**WORK ITEM**
Pick each line containing the word "dice" out of the data below.

DATASET EXCERPTS START

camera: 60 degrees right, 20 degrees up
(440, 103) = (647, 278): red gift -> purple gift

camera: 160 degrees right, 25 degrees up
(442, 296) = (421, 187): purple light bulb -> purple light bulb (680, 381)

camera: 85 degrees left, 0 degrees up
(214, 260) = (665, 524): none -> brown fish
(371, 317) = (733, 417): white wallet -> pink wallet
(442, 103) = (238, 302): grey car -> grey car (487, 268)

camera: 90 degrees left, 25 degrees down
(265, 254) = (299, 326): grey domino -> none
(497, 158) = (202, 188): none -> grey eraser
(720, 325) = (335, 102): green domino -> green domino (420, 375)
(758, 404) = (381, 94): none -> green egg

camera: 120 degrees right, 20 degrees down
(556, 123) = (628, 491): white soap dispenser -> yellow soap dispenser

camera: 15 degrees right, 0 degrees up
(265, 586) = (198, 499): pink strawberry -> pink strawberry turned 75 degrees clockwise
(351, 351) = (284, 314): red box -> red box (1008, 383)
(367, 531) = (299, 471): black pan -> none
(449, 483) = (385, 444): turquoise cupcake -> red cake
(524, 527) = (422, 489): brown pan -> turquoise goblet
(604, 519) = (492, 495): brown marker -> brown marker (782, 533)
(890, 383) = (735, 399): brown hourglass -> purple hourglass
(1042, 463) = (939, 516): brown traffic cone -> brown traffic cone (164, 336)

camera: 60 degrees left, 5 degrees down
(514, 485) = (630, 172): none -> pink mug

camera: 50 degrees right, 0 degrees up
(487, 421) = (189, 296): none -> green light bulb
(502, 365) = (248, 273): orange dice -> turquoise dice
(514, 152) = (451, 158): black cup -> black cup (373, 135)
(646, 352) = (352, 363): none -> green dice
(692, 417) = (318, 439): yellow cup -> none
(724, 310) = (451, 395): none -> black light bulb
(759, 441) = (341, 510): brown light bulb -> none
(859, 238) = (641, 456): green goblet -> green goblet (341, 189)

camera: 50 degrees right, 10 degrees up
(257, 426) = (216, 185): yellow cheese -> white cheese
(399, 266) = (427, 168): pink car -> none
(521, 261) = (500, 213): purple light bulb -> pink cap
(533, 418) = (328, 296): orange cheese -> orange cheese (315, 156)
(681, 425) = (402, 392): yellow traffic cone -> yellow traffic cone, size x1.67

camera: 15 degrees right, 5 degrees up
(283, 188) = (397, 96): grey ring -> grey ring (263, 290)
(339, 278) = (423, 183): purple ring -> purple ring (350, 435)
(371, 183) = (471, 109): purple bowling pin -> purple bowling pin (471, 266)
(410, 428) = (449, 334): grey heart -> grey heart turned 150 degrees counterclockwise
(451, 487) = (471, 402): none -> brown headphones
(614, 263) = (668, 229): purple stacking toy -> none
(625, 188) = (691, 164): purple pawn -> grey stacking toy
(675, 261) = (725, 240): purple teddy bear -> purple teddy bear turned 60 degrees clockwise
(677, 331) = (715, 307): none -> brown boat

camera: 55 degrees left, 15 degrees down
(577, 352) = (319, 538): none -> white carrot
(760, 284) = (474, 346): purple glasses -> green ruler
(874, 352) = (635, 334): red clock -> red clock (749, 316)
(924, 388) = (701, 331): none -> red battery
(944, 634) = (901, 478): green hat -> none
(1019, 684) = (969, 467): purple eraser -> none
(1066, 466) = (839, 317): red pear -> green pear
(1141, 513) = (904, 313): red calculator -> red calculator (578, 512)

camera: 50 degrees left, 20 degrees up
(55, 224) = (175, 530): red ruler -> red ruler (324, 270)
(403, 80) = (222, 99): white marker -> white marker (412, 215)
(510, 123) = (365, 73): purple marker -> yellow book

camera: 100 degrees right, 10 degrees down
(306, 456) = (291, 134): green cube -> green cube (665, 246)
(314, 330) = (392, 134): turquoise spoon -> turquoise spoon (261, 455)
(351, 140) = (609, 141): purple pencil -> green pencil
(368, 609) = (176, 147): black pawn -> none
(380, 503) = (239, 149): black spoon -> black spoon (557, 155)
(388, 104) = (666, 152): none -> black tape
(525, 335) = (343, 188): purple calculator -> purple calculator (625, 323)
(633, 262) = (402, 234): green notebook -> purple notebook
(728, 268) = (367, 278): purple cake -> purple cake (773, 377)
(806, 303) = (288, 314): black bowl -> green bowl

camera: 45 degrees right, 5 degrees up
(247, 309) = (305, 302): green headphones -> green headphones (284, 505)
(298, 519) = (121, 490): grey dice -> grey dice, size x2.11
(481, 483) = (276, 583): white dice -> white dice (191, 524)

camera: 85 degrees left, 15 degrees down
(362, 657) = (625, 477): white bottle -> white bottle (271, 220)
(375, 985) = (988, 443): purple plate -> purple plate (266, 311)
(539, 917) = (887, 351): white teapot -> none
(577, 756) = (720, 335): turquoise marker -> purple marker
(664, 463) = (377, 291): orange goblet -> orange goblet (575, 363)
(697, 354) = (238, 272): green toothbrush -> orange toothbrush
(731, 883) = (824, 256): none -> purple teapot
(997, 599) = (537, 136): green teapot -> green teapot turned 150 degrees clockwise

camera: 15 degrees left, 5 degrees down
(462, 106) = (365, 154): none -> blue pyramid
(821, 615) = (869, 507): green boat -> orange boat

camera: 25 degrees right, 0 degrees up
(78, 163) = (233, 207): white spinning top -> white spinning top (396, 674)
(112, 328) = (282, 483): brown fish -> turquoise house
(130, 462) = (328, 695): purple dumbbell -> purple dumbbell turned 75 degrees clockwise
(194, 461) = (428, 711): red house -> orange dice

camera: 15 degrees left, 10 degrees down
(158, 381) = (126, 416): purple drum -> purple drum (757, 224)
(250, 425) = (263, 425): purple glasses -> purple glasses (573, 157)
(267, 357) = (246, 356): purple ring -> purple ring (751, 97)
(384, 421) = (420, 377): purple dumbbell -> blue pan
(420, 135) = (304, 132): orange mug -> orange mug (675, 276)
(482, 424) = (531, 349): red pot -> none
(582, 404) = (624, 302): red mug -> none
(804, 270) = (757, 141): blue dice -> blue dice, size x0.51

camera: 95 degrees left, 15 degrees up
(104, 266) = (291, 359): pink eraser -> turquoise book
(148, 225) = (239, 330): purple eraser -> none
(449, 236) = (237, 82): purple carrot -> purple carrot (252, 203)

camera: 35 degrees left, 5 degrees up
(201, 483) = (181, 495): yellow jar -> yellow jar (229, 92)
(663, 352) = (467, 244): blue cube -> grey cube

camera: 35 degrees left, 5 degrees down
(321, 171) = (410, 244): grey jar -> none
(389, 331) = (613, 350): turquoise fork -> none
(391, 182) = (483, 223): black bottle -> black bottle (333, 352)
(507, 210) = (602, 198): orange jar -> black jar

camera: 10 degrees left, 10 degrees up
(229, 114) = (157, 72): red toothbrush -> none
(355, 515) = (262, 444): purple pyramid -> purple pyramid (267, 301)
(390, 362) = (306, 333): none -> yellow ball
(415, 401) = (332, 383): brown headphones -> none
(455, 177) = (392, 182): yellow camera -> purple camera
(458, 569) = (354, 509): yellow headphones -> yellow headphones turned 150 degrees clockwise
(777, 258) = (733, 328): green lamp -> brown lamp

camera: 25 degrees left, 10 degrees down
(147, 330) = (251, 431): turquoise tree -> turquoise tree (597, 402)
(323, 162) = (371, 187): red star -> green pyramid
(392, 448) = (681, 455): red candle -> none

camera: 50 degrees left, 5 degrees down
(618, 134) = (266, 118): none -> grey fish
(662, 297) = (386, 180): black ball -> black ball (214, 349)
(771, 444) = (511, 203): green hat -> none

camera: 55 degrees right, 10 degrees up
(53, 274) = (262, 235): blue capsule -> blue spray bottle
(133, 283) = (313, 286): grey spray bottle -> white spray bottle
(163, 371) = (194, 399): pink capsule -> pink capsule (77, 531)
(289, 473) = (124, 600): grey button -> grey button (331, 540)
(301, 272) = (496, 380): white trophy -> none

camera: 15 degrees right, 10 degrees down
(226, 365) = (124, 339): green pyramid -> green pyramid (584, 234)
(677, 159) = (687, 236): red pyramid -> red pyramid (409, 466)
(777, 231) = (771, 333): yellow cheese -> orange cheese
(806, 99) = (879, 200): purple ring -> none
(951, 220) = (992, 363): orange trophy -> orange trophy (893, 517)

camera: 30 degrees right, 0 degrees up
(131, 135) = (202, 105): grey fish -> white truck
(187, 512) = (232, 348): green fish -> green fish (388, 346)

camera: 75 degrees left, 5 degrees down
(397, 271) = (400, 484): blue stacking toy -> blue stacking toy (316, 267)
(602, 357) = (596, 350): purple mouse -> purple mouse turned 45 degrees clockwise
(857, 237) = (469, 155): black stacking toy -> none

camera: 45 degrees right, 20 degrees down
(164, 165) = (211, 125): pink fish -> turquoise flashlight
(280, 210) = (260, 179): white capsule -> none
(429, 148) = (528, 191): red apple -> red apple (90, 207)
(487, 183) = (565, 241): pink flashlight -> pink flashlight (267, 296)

DATASET EXCERPTS END

**RESPONSE BOX**
(502, 365) = (248, 273): orange dice -> turquoise dice
(646, 352) = (352, 363): none -> green dice
(298, 519) = (121, 490): grey dice -> grey dice, size x2.11
(481, 483) = (276, 583): white dice -> white dice (191, 524)
(194, 461) = (428, 711): red house -> orange dice
(804, 270) = (757, 141): blue dice -> blue dice, size x0.51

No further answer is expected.